**To do**
Type out the data again. Keep every line exactly the same.

Scene comparison data
---*---

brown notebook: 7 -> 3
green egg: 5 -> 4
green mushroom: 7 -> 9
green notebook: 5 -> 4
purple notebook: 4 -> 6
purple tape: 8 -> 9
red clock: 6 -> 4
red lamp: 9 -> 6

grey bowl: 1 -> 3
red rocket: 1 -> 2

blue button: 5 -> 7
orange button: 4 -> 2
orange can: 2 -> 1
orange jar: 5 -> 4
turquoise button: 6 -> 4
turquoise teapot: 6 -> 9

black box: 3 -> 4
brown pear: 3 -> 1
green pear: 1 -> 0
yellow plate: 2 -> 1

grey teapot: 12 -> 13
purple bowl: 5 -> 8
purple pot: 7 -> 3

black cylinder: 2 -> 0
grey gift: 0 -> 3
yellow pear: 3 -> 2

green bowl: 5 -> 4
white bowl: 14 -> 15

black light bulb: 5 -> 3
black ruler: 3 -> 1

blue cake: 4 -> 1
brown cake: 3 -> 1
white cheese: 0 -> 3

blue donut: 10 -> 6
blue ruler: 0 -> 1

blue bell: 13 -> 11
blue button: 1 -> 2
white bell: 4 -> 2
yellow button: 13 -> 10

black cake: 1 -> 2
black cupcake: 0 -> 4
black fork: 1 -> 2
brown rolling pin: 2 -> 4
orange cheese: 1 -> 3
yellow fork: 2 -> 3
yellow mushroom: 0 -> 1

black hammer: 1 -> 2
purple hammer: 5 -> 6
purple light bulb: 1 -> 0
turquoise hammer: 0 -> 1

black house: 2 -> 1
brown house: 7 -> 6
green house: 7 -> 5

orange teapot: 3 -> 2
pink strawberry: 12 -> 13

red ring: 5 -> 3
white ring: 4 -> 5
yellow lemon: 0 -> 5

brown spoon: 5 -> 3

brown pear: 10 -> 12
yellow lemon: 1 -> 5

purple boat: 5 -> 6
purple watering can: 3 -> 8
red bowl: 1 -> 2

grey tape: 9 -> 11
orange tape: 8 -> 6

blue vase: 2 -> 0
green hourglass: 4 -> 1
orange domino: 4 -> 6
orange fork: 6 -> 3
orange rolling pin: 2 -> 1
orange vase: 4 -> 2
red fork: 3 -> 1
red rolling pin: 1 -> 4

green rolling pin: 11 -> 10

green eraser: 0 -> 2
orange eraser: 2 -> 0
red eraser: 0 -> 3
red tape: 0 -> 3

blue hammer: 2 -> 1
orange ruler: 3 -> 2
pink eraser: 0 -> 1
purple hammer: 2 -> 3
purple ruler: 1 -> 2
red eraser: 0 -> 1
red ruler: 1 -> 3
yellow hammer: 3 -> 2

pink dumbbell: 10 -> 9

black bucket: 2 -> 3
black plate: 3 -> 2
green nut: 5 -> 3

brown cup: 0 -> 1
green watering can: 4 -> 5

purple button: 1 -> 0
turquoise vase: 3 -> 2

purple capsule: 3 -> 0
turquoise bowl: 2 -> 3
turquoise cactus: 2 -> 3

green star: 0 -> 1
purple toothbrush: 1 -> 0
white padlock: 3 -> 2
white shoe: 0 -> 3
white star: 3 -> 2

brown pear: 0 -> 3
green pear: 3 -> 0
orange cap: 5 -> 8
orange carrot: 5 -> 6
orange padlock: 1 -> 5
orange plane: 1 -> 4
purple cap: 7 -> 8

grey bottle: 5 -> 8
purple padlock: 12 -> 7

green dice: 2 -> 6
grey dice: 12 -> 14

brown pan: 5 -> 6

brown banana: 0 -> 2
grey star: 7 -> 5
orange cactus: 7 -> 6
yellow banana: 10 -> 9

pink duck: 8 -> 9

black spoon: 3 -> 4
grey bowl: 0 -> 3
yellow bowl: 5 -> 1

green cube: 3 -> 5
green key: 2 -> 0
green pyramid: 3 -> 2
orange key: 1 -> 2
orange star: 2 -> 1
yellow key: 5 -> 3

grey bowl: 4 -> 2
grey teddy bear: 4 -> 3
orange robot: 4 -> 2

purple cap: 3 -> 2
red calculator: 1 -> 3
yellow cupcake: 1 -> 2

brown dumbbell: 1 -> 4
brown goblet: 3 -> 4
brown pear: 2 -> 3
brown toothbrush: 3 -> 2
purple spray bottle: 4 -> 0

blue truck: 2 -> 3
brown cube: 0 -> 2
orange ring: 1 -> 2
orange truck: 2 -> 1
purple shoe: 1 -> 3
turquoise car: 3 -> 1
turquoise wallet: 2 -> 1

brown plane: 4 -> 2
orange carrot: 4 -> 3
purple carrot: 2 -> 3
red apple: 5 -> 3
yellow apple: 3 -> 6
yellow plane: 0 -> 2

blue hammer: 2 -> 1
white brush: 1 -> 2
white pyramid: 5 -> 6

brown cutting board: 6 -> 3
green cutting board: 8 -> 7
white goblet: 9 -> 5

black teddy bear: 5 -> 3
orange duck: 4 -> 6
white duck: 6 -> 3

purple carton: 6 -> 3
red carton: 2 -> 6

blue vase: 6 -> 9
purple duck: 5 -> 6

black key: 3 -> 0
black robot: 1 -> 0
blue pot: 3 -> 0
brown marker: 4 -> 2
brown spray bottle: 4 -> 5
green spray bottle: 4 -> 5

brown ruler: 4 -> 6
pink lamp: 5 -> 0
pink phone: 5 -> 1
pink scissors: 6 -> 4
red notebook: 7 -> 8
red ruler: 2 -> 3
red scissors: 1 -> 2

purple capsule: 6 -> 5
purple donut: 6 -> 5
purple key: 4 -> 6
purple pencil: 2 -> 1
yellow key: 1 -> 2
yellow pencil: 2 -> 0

---*---

**The answer**
brown notebook: 7 -> 3
green egg: 5 -> 4
green mushroom: 7 -> 9
green notebook: 5 -> 4
purple notebook: 4 -> 6
purple tape: 8 -> 9
red clock: 6 -> 4
red lamp: 9 -> 6

grey bowl: 1 -> 3
red rocket: 1 -> 2

blue button: 5 -> 7
orange button: 4 -> 2
orange can: 2 -> 1
orange jar: 5 -> 4
turquoise button: 6 -> 4
turquoise teapot: 6 -> 9

black box: 3 -> 4
brown pear: 3 -> 1
green pear: 1 -> 0
yellow plate: 2 -> 1

grey teapot: 12 -> 13
purple bowl: 5 -> 8
purple pot: 7 -> 3

black cylinder: 2 -> 0
grey gift: 0 -> 3
yellow pear: 3 -> 2

green bowl: 5 -> 4
white bowl: 14 -> 15

black light bulb: 5 -> 3
black ruler: 3 -> 1

blue cake: 4 -> 1
brown cake: 3 -> 1
white cheese: 0 -> 3

blue donut: 10 -> 6
blue ruler: 0 -> 1

blue bell: 13 -> 11
blue button: 1 -> 2
white bell: 4 -> 2
yellow button: 13 -> 10

black cake: 1 -> 2
black cupcake: 0 -> 4
black fork: 1 -> 2
brown rolling pin: 2 -> 4
orange cheese: 1 -> 3
yellow fork: 2 -> 3
yellow mushroom: 0 -> 1

black hammer: 1 -> 2
purple hammer: 5 -> 6
purple light bulb: 1 -> 0
turquoise hammer: 0 -> 1

black house: 2 -> 1
brown house: 7 -> 6
green house: 7 -> 5

orange teapot: 3 -> 2
pink strawberry: 12 -> 13

red ring: 5 -> 3
white ring: 4 -> 5
yellow lemon: 0 -> 5

brown spoon: 5 -> 3

brown pear: 10 -> 12
yellow lemon: 1 -> 5

purple boat: 5 -> 6
purple watering can: 3 -> 8
red bowl: 1 -> 2

grey tape: 9 -> 11
orange tape: 8 -> 6

blue vase: 2 -> 0
green hourglass: 4 -> 1
orange domino: 4 -> 6
orange fork: 6 -> 3
orange rolling pin: 2 -> 1
orange vase: 4 -> 2
red fork: 3 -> 1
red rolling pin: 1 -> 4

green rolling pin: 11 -> 10

green eraser: 0 -> 2
orange eraser: 2 -> 0
red eraser: 0 -> 3
red tape: 0 -> 3

blue hammer: 2 -> 1
orange ruler: 3 -> 2
pink eraser: 0 -> 1
purple hammer: 2 -> 3
purple ruler: 1 -> 2
red eraser: 0 -> 1
red ruler: 1 -> 3
yellow hammer: 3 -> 2

pink dumbbell: 10 -> 9

black bucket: 2 -> 3
black plate: 3 -> 2
green nut: 5 -> 3

brown cup: 0 -> 1
green watering can: 4 -> 5

purple button: 1 -> 0
turquoise vase: 3 -> 2

purple capsule: 3 -> 0
turquoise bowl: 2 -> 3
turquoise cactus: 2 -> 3

green star: 0 -> 1
purple toothbrush: 1 -> 0
white padlock: 3 -> 2
white shoe: 0 -> 3
white star: 3 -> 2

brown pear: 0 -> 3
green pear: 3 -> 0
orange cap: 5 -> 8
orange carrot: 5 -> 6
orange padlock: 1 -> 5
orange plane: 1 -> 4
purple cap: 7 -> 8

grey bottle: 5 -> 8
purple padlock: 12 -> 7

green dice: 2 -> 6
grey dice: 12 -> 14

brown pan: 5 -> 6

brown banana: 0 -> 2
grey star: 7 -> 5
orange cactus: 7 -> 6
yellow banana: 10 -> 9

pink duck: 8 -> 9

black spoon: 3 -> 4
grey bowl: 0 -> 3
yellow bowl: 5 -> 1

green cube: 3 -> 5
green key: 2 -> 0
green pyramid: 3 -> 2
orange key: 1 -> 2
orange star: 2 -> 1
yellow key: 5 -> 3

grey bowl: 4 -> 2
grey teddy bear: 4 -> 3
orange robot: 4 -> 2

purple cap: 3 -> 2
red calculator: 1 -> 3
yellow cupcake: 1 -> 2

brown dumbbell: 1 -> 4
brown goblet: 3 -> 4
brown pear: 2 -> 3
brown toothbrush: 3 -> 2
purple spray bottle: 4 -> 0

blue truck: 2 -> 3
brown cube: 0 -> 2
orange ring: 1 -> 2
orange truck: 2 -> 1
purple shoe: 1 -> 3
turquoise car: 3 -> 1
turquoise wallet: 2 -> 1

brown plane: 4 -> 2
orange carrot: 4 -> 3
purple carrot: 2 -> 3
red apple: 5 -> 3
yellow apple: 3 -> 6
yellow plane: 0 -> 2

blue hammer: 2 -> 1
white brush: 1 -> 2
white pyramid: 5 -> 6

brown cutting board: 6 -> 3
green cutting board: 8 -> 7
white goblet: 9 -> 5

black teddy bear: 5 -> 3
orange duck: 4 -> 6
white duck: 6 -> 3

purple carton: 6 -> 3
red carton: 2 -> 6

blue vase: 6 -> 9
purple duck: 5 -> 6

black key: 3 -> 0
black robot: 1 -> 0
blue pot: 3 -> 0
brown marker: 4 -> 2
brown spray bottle: 4 -> 5
green spray bottle: 4 -> 5

brown ruler: 4 -> 6
pink lamp: 5 -> 0
pink phone: 5 -> 1
pink scissors: 6 -> 4
red notebook: 7 -> 8
red ruler: 2 -> 3
red scissors: 1 -> 2

purple capsule: 6 -> 5
purple donut: 6 -> 5
purple key: 4 -> 6
purple pencil: 2 -> 1
yellow key: 1 -> 2
yellow pencil: 2 -> 0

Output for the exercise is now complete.